Action item. Below are records; reproduce exactly the lines from the one that has "R101: 10k (N_3, N_9) -> 10k (+3V3, IC101/DIS)" through the one that has "R108: 110 (+3V3, IC101/DIS) -> 110 (N_3, N_9)", ends included, and nothing more.

Dataset excerpts.
__________________________________________________

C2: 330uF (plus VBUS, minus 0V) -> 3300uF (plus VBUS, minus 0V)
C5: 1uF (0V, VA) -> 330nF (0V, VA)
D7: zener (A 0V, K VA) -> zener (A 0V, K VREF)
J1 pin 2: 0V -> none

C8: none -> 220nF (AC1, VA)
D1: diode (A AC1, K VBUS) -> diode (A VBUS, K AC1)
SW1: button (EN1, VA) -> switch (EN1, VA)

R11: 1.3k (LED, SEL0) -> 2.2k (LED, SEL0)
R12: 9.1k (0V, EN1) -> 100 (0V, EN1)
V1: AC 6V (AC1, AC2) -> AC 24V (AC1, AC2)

__________________________________________________

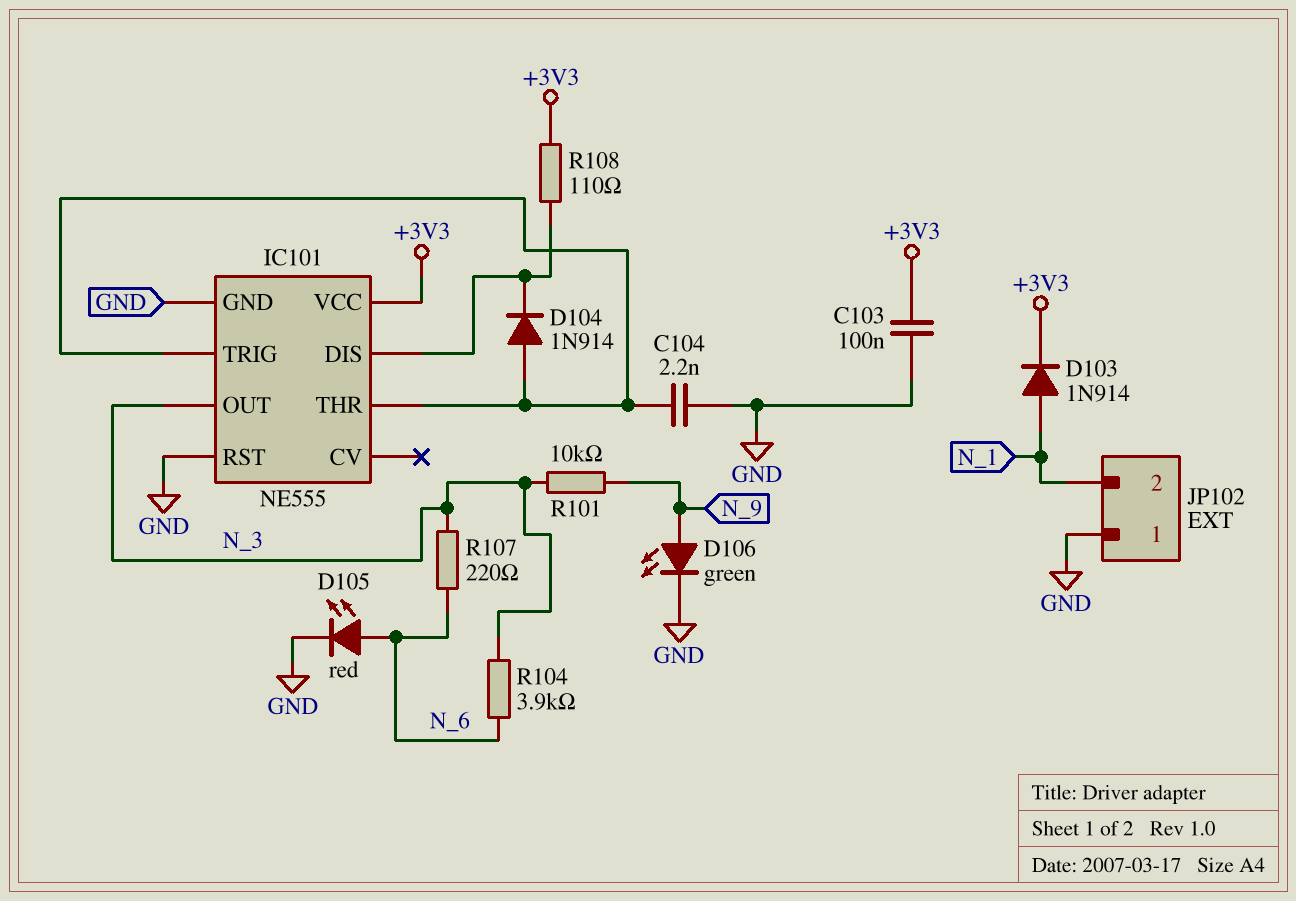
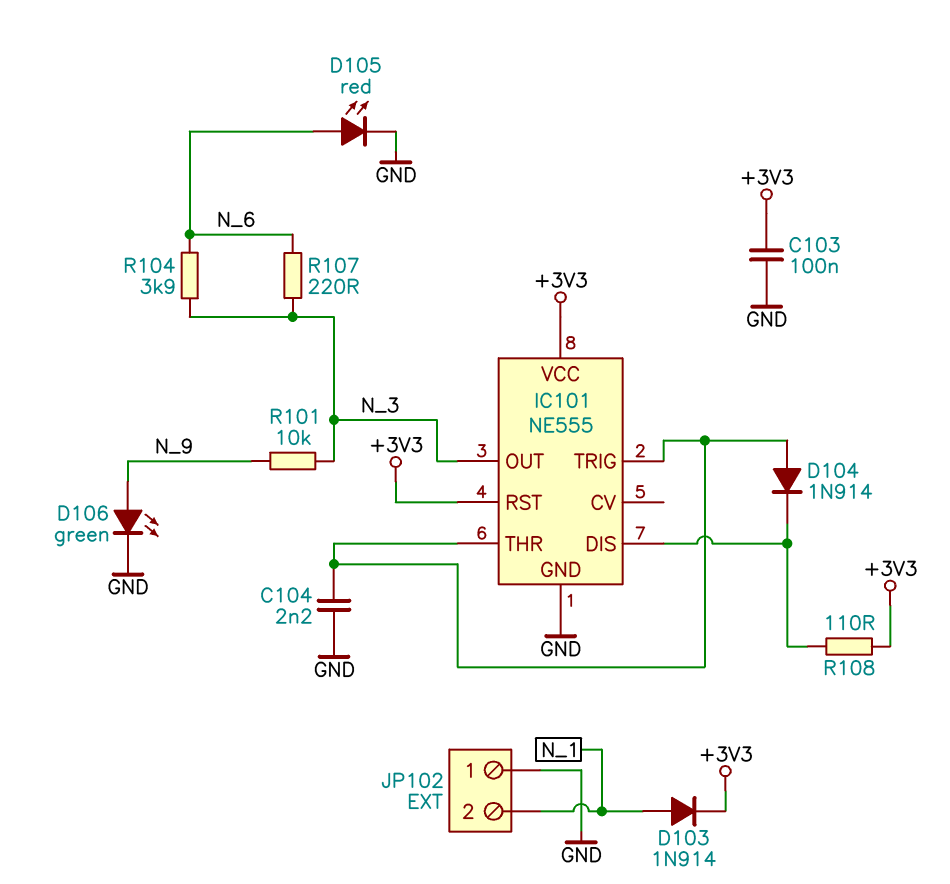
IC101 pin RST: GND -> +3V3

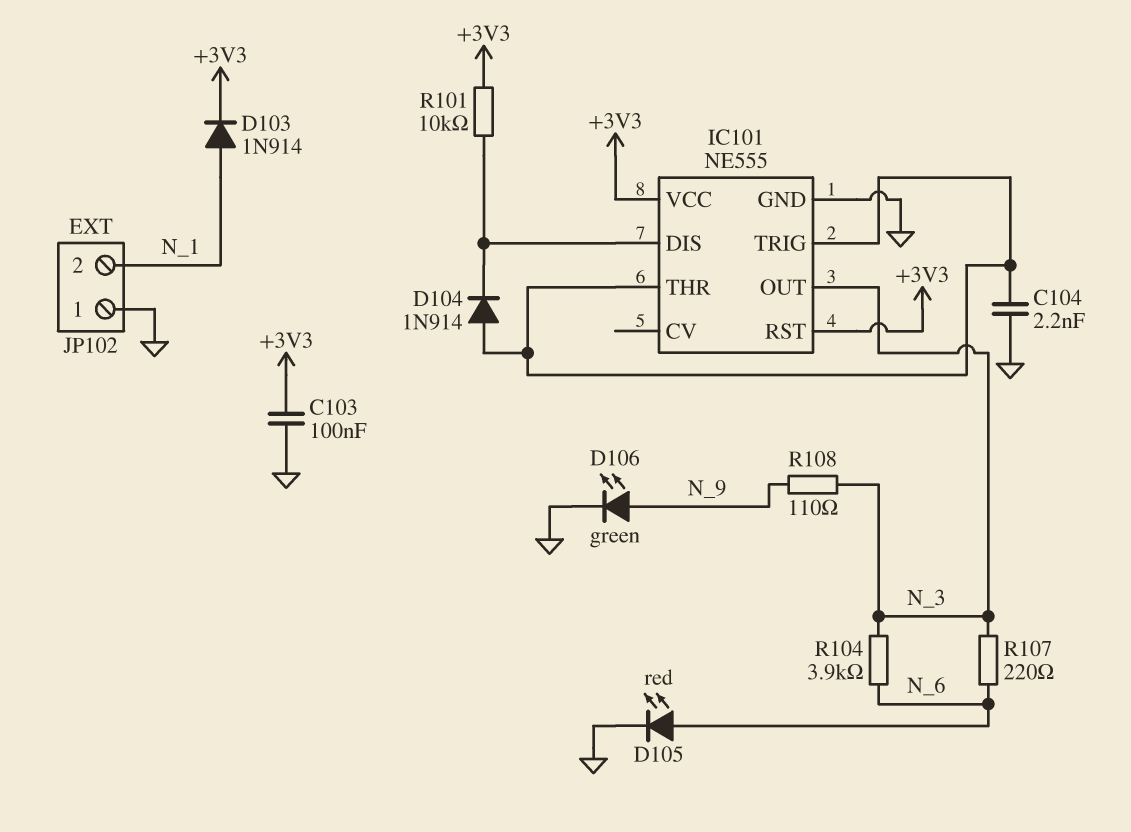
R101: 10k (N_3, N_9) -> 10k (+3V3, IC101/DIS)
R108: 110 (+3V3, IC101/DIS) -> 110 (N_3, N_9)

__________________________________________________

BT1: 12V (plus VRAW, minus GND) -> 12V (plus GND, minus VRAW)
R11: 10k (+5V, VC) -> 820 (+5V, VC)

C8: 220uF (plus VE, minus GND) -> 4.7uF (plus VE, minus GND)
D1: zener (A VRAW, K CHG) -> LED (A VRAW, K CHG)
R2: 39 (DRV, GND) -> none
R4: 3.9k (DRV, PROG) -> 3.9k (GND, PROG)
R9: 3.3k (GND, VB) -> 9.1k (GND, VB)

__________________________________________________

Task output.
R101: 10k (N_3, N_9) -> 10k (+3V3, IC101/DIS)
R108: 110 (+3V3, IC101/DIS) -> 110 (N_3, N_9)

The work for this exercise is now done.